◆ **DIRECTIONS FOR THIS TASK**: Copy all of the items below line for line, but leave the pictures out of your copy.

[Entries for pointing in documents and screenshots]
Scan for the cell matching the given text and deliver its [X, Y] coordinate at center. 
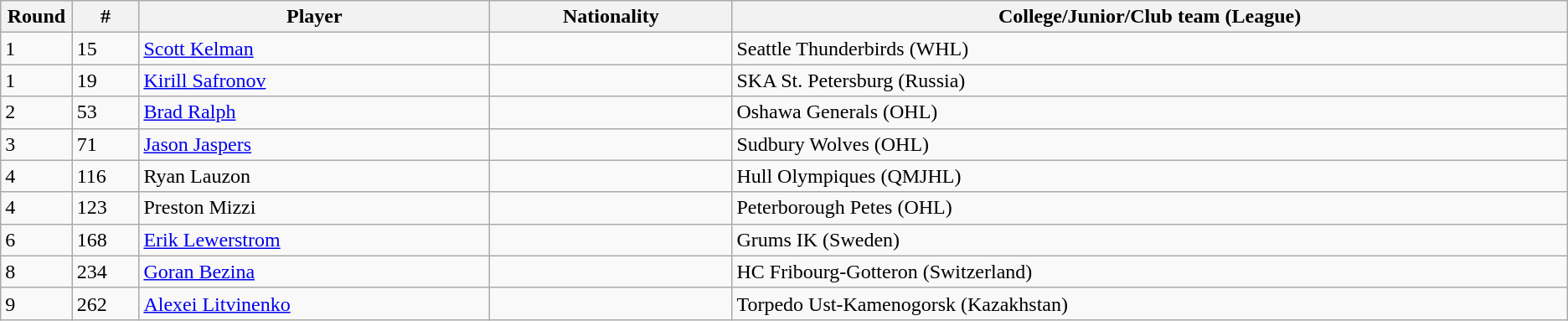
116 [106, 176]
Oshawa Generals (OHL) [1149, 112]
Kirill Safronov [315, 80]
Brad Ralph [315, 112]
3 [37, 144]
19 [106, 80]
SKA St. Petersburg (Russia) [1149, 80]
262 [106, 303]
8 [37, 271]
53 [106, 112]
Seattle Thunderbirds (WHL) [1149, 49]
9 [37, 303]
234 [106, 271]
Preston Mizzi [315, 208]
Jason Jaspers [315, 144]
15 [106, 49]
Scott Kelman [315, 49]
Ryan Lauzon [315, 176]
Erik Lewerstrom [315, 240]
College/Junior/Club team (League) [1149, 17]
# [106, 17]
Alexei Litvinenko [315, 303]
123 [106, 208]
168 [106, 240]
71 [106, 144]
2 [37, 112]
Torpedo Ust-Kamenogorsk (Kazakhstan) [1149, 303]
Grums IK (Sweden) [1149, 240]
Round [37, 17]
Player [315, 17]
Hull Olympiques (QMJHL) [1149, 176]
Goran Bezina [315, 271]
Sudbury Wolves (OHL) [1149, 144]
Nationality [611, 17]
Peterborough Petes (OHL) [1149, 208]
6 [37, 240]
HC Fribourg-Gotteron (Switzerland) [1149, 271]
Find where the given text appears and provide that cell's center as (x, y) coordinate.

◆ **SOLUTION**:
Scan for the cell matching the given text and deliver its [X, Y] coordinate at center. 
116 [106, 176]
Oshawa Generals (OHL) [1149, 112]
Kirill Safronov [315, 80]
Brad Ralph [315, 112]
3 [37, 144]
19 [106, 80]
SKA St. Petersburg (Russia) [1149, 80]
262 [106, 303]
8 [37, 271]
53 [106, 112]
Seattle Thunderbirds (WHL) [1149, 49]
9 [37, 303]
234 [106, 271]
Preston Mizzi [315, 208]
Jason Jaspers [315, 144]
15 [106, 49]
Scott Kelman [315, 49]
Ryan Lauzon [315, 176]
Erik Lewerstrom [315, 240]
College/Junior/Club team (League) [1149, 17]
# [106, 17]
Alexei Litvinenko [315, 303]
123 [106, 208]
168 [106, 240]
71 [106, 144]
2 [37, 112]
Torpedo Ust-Kamenogorsk (Kazakhstan) [1149, 303]
Grums IK (Sweden) [1149, 240]
Round [37, 17]
Player [315, 17]
Hull Olympiques (QMJHL) [1149, 176]
Goran Bezina [315, 271]
Sudbury Wolves (OHL) [1149, 144]
Nationality [611, 17]
Peterborough Petes (OHL) [1149, 208]
6 [37, 240]
HC Fribourg-Gotteron (Switzerland) [1149, 271]
Find where the given text appears and provide that cell's center as (x, y) coordinate.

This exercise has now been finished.